BEGIN
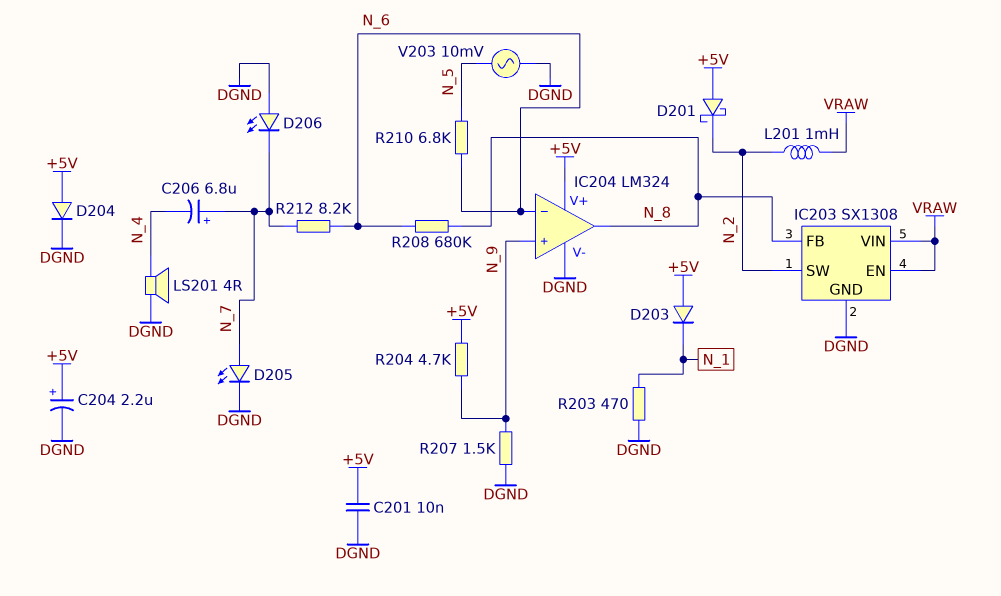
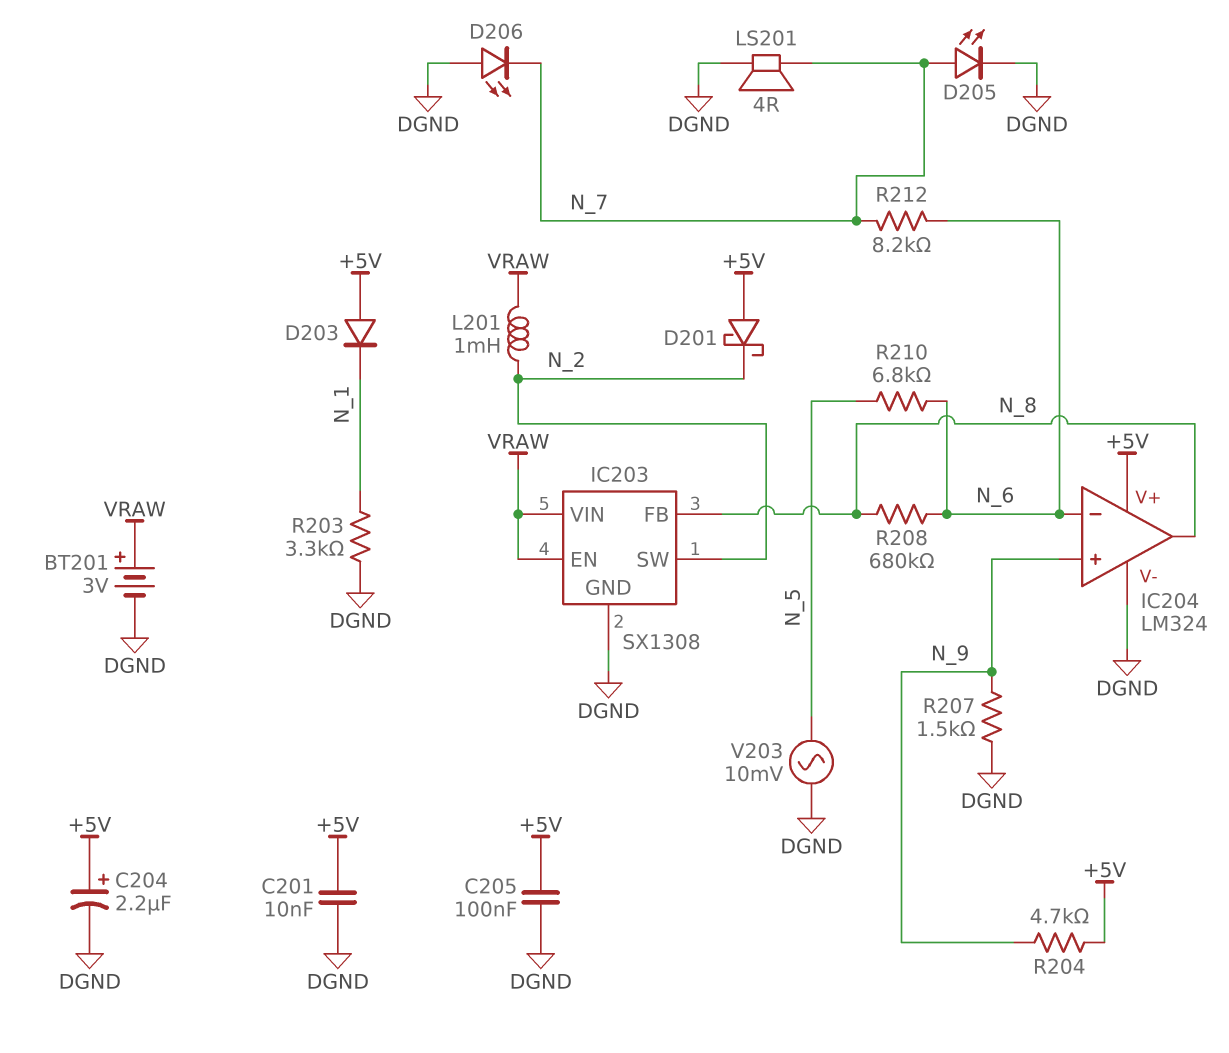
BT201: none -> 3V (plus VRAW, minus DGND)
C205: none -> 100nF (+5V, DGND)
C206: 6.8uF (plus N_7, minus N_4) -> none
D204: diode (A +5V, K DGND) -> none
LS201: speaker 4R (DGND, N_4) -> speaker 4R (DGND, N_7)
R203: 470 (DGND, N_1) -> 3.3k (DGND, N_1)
END
#### Your goal
Where a line of the entries holds the string "none", include it in the count, and give only the final number.

#### Task solution
4